* _WORK INSTRUCTIONS_
Present the rows from the line with "This is a 0.25" through the end of the rows as a two-column CSV with the headers instruction and response. Give one CSV line for each row, holding its text and its answer, each in a single quoted field with line breaks turned into spaces, and leave the pictures out.

* _GIVEN DATA_

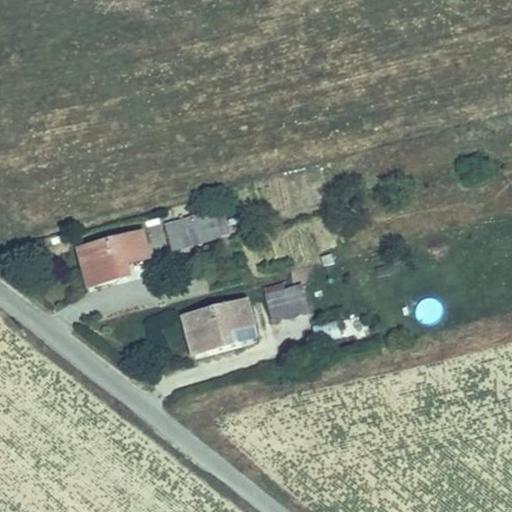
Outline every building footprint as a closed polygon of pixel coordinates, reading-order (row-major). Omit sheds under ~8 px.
[(169,224),(177,259),(221,246),(213,212),(169,224)] [(152,259),(144,231),(81,250),(93,290),(131,279),(129,266),(152,259)] [(301,288),(265,297),(274,327),(309,317),(301,288)] [(254,323),(247,296),(187,313),(196,354),(235,343),(233,329),(254,323)] [(415,323),(440,322),(440,300),(414,301),(415,323)] [(314,324),(315,335),(339,335),(339,323),(314,324)]
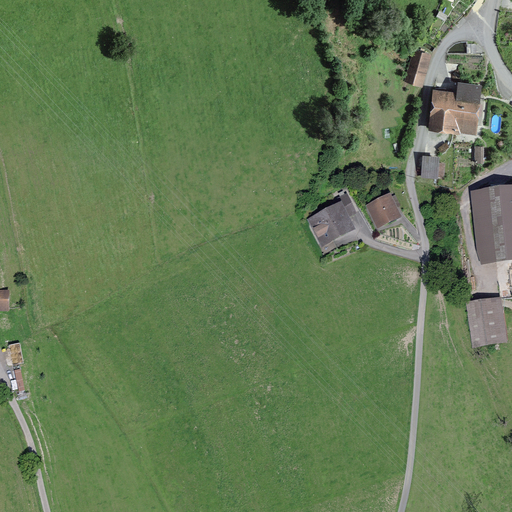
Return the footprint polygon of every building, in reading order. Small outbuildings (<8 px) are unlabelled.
[(407,81),(419,84),(427,55),(415,52),(407,81)] [(474,130),(474,120),(479,120),(481,99),(476,98),(478,85),(458,83),(457,96),(435,94),(432,126),(454,129),(454,123),(461,124),(461,130),(474,130)] [(483,145),(475,145),(475,161),(483,162),(483,145)] [(424,157),(423,175),(443,176),(444,163),(437,163),(438,158),(424,157)] [(496,262),(500,297),(501,299),(511,298),(511,190),(476,195),(477,210),(475,210),(476,225),(479,225),(483,264),(496,262)] [(311,222),(322,243),(349,229),(342,216),(354,211),(347,196),(334,202),(338,209),(311,222)] [(370,208),(379,226),(398,217),(389,199),(370,208)] [(0,308),(8,309),(9,293),(0,293),(0,308)] [(499,342),(493,303),(468,307),(473,346),(499,342)] [(20,370),(14,371),(20,393),(26,392),(20,370)]
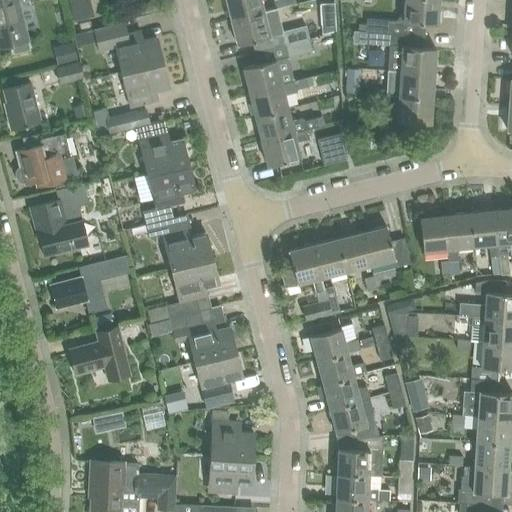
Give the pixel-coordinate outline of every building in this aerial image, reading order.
[(18,0),(0,0),(0,47),(11,45),(13,53),(29,49),(27,41),(28,41),(18,0)] [(89,0),(69,0),(74,20),(94,16),(89,0)] [(261,0),(225,0),(231,19),(264,11),(264,10),(261,0)] [(285,0),(274,0),(273,0),(275,8),(287,5),(285,0)] [(366,24),(366,31),(424,35),(425,23),(437,24),(438,0),(405,0),(404,15),(402,14),(397,19),(397,20),(366,18),(366,24)] [(334,3),(322,4),(324,33),(335,30),(334,3)] [(264,11),(231,19),(237,44),(252,40),(254,52),(285,44),(309,38),(306,26),(282,31),(276,9),(275,9),(265,12),(264,11)] [(124,22),(93,29),(99,51),(115,47),(122,72),(162,62),(156,37),(144,40),(130,44),(127,32),(124,22)] [(362,31),(361,43),(389,45),(388,70),(434,73),(435,48),(423,47),(424,35),(366,31),(362,31)] [(309,38),(285,44),(288,57),(312,51),(309,38)] [(318,41),(320,52),(337,49),(335,38),(318,41)] [(68,42),(50,46),(52,55),(70,52),(68,42)] [(276,59),(242,67),(248,91),(282,83),(276,59)] [(79,61),(55,67),(60,84),(83,78),(79,61)] [(162,62),(122,72),(128,97),(169,87),(162,62)] [(388,70),(386,95),(399,96),(432,98),(434,73),(388,70)] [(282,83),(248,91),(255,116),(289,108),(285,94),(297,91),(297,89),(308,86),(306,77),(294,81),(282,83)] [(31,83),(3,90),(9,112),(6,112),(10,129),(41,121),(31,83)] [(399,96),(397,121),(430,123),(432,98),(399,96)] [(289,108),(255,116),(261,141),(295,132),(305,130),(318,126),(316,118),(304,121),(303,119),(292,121),(289,108)] [(145,109),(106,118),(110,133),(135,126),(149,123),(145,109)] [(149,123),(135,126),(147,174),(188,164),(182,139),(169,142),(164,119),(149,123)] [(18,167),(15,172),(17,180),(22,182),(24,182),(25,183),(35,181),(36,186),(66,179),(61,156),(69,154),(63,127),(43,132),(46,143),(17,150),(21,166),(18,167)] [(295,132),(261,141),(267,165),(301,156),(297,142),(307,139),(305,130),(295,132)] [(341,133),(317,139),(323,164),(347,158),(341,133)] [(156,208),(143,212),(146,224),(173,218),(168,196),(194,189),(188,164),(147,174),(156,208)] [(58,199),(30,206),(33,219),(36,218),(38,226),(35,227),(35,229),(37,229),(44,254),(88,244),(78,205),(88,203),(83,183),(56,190),(58,199)] [(511,207),(494,209),(501,274),(509,273),(506,242),(511,241),(511,207)] [(494,209),(469,212),(473,246),(489,244),(492,275),(501,274),(494,209)] [(469,212),(444,214),(448,249),(449,259),(450,273),(459,272),(457,248),(473,246),(469,212)] [(448,249),(444,214),(419,217),(423,252),(448,249)] [(173,218),(146,224),(149,237),(162,234),(171,268),(212,257),(205,232),(178,239),(173,218)] [(361,232),(370,265),(394,259),(396,267),(410,263),(404,237),(389,240),(386,226),(361,232)] [(345,271),(370,265),(361,232),(337,238),(345,271)] [(322,277),(345,271),(337,238),(313,244),(321,277),(322,277)] [(305,320),(330,314),(324,288),(322,277),(321,277),(313,244),(288,250),(292,265),(280,269),(284,287),(312,280),(317,301),(301,305),(305,320)] [(81,276),(50,284),(56,307),(86,300),(89,311),(106,307),(99,279),(129,272),(125,255),(79,267),(81,276)] [(178,296),(150,303),(154,321),(169,317),(198,310),(207,308),(203,291),(201,292),(200,287),(218,282),(212,257),(171,268),(178,296)] [(440,260),(441,274),(450,273),(449,259),(440,260)] [(366,291),(376,289),(373,276),(363,278),(366,291)] [(459,302),(459,314),(472,315),(483,316),(511,317),(511,292),(504,292),(505,281),(486,280),(475,282),(475,294),(484,294),(484,304),(459,302)] [(324,288),(330,314),(340,312),(333,285),(324,288)] [(198,310),(169,317),(175,341),(189,338),(195,361),(235,351),(229,326),(203,333),(198,310)] [(405,314),(387,313),(393,335),(404,336),(405,314)] [(472,315),(470,340),(481,341),(511,342),(511,317),(483,316),(472,315)] [(371,328),(375,344),(389,340),(384,324),(371,328)] [(99,342),(69,350),(74,374),(104,366),(108,379),(130,374),(118,326),(96,331),(99,342)] [(316,359),(348,351),(360,348),(358,338),(345,341),(341,327),(310,335),(316,359)] [(469,349),(470,340),(457,339),(457,348),(469,349)] [(389,340),(375,344),(380,360),(393,357),(389,340)] [(511,342),(481,341),(479,367),(471,366),(470,378),(498,380),(499,367),(511,368),(511,342)] [(235,351),(195,361),(206,407),(233,400),(228,380),(242,377),(235,351)] [(348,351),(316,359),(323,384),(354,376),(366,373),(363,362),(351,365),(348,351)] [(384,376),(389,393),(401,390),(397,372),(384,376)] [(354,376),(323,384),(329,408),(361,400),(354,376)] [(498,380),(470,378),(469,391),(478,391),(476,416),(511,419),(511,399),(511,393),(497,392),(498,380)] [(401,390),(389,393),(393,408),(406,405),(401,390)] [(409,396),(412,410),(428,407),(424,392),(409,396)] [(351,429),(354,439),(378,435),(372,411),(364,413),(361,400),(329,408),(335,433),(351,429)] [(159,409),(138,410),(139,429),(160,427),(159,409)] [(213,409),(210,455),(252,458),(253,432),(226,430),(227,410),(213,409)] [(465,416),(451,415),(451,423),(464,424),(465,416)] [(511,419),(476,416),(475,441),(509,443),(511,419)] [(336,473),(369,474),(380,475),(381,451),(381,435),(378,435),(354,439),(353,448),(337,448),(336,473)] [(509,443),(475,441),(473,466),(507,468),(509,443)] [(210,455),(208,481),(250,484),(252,458),(210,455)] [(448,464),(462,465),(463,456),(448,455),(448,464)] [(399,459),(398,475),(412,476),(412,460),(399,459)] [(158,508),(175,509),(175,503),(176,474),(137,472),(138,462),(91,460),(90,488),(92,488),(90,511),(136,511),(138,494),(159,495),(158,508)] [(458,489),(457,502),(459,502),(491,504),(492,492),(506,493),(507,468),(473,466),(464,465),(463,475),(461,475),(460,489),(458,489)] [(336,473),(335,499),(368,500),(377,500),(378,489),(369,489),(369,474),(336,473)] [(412,476),(398,475),(397,493),(411,493),(412,476)] [(298,511),(323,511),(324,500),(299,499),(298,511)] [(335,499),(334,511),(367,511),(368,500),(335,499)] [(490,511),(491,504),(459,502),(458,511),(490,511)] [(174,511),(234,511),(235,506),(175,503),(175,509),(174,511)]
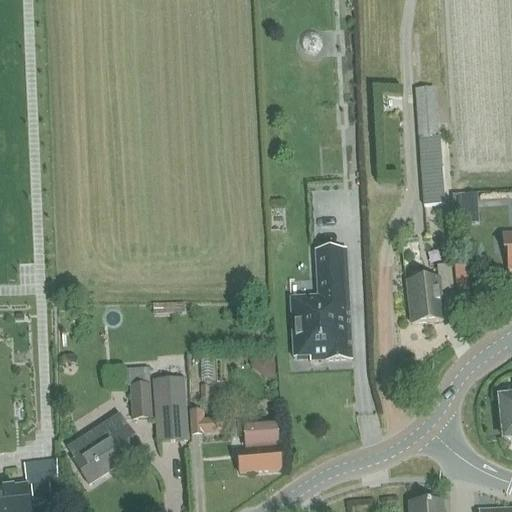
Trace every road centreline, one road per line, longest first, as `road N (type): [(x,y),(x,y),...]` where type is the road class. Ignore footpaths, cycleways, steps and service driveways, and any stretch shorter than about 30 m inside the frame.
road 1 (tertiary): [(273,511),(424,429)]
road 2 (tertiary): [(424,429),(455,384),(511,338)]
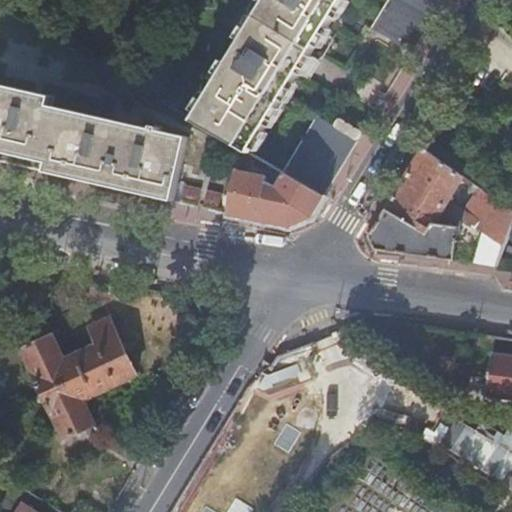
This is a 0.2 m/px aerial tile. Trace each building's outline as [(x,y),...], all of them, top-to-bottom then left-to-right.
[(270,0),(196,123),(244,152),(250,155),(313,50),(343,0),(270,0)] [(390,0),(372,30),(412,54),(444,0),(390,0)] [(0,161),(7,163),(37,169),(110,187),(176,201),(190,138),(161,132),(162,128),(156,127),(155,130),(50,107),(53,98),(0,85),(0,161)] [(348,159),(359,141),(319,117),(285,174),(287,175),(325,197),(348,159)] [(482,232),(503,246),(511,223),(511,210),(475,184),(471,190),(475,193),(464,211),(447,201),(459,182),(464,175),(422,149),(409,171),(387,205),(369,235),(376,249),(385,251),(455,260),(460,220),(482,232)] [(317,211),(325,197),(287,175),(278,189),(267,182),(267,179),(238,173),(229,214),(272,223),(284,225),(317,211)] [(471,190),(475,184),(464,175),(459,182),(471,190)] [(503,246),(482,232),(474,263),(492,266),(497,266),(503,246)] [(64,438),(95,423),(84,399),(137,373),(110,315),(88,325),(96,342),(66,357),(54,332),(22,348),(64,438)] [(486,395),(511,398),(511,356),(492,354),(489,373),(486,395)] [(253,511),(257,506),(238,495),(228,511),(213,502),(173,503),(188,511),(253,511)] [(41,511),(26,502),(19,511),(41,511)]
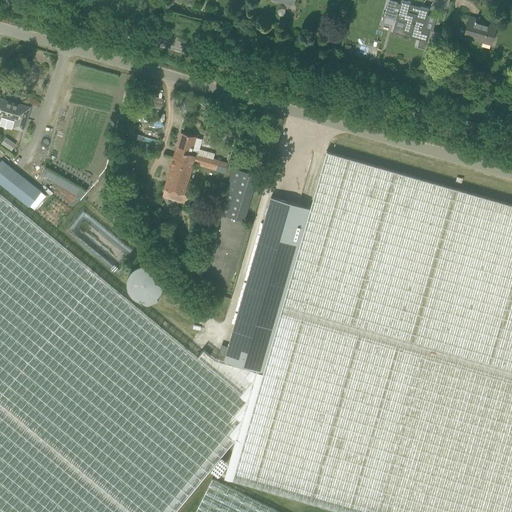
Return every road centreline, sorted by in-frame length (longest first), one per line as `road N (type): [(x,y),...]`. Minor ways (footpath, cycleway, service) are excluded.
road 1 (unclassified): [(0,28),(511,173)]
road 2 (secondary): [(511,141),(13,0)]
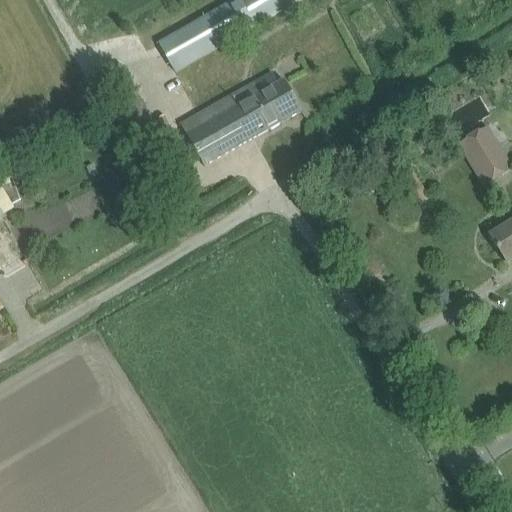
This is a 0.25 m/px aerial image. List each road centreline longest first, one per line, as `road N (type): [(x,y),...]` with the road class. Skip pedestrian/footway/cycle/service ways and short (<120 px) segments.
road 1 (unclassified): [(0,355),(281,197),(478,511)]
road 2 (track): [(511,49),(281,197)]
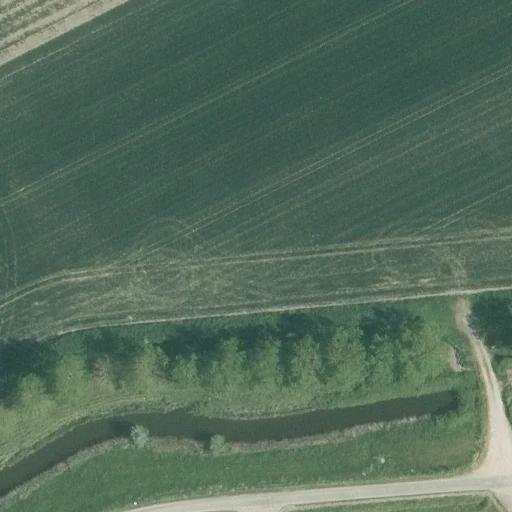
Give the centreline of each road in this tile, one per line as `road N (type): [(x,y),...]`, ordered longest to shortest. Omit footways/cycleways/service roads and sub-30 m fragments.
road 1 (unclassified): [(161,511),(511,481)]
road 2 (track): [(464,302),(496,401),(504,482)]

* _FINISHED EXERCISE_
instruction,response
"This is a 0.25 m/px aerial image. List each road centreline longest first, one per line, as `road N (type): [(x,y),...]` with the road class. Skip pedestrian/footway/cycle/service ways and short (<120 px) segments.","road 1 (unclassified): [(0,355),(281,197),(478,511)] road 2 (track): [(511,49),(281,197)]"
"Give the centreline of each road in this tile, one per line as `road N (type): [(x,y),...]`, ordered longest to shortest. Omit footways/cycleways/service roads and sub-30 m fragments.","road 1 (unclassified): [(161,511),(511,481)] road 2 (track): [(464,302),(496,401),(504,482)]"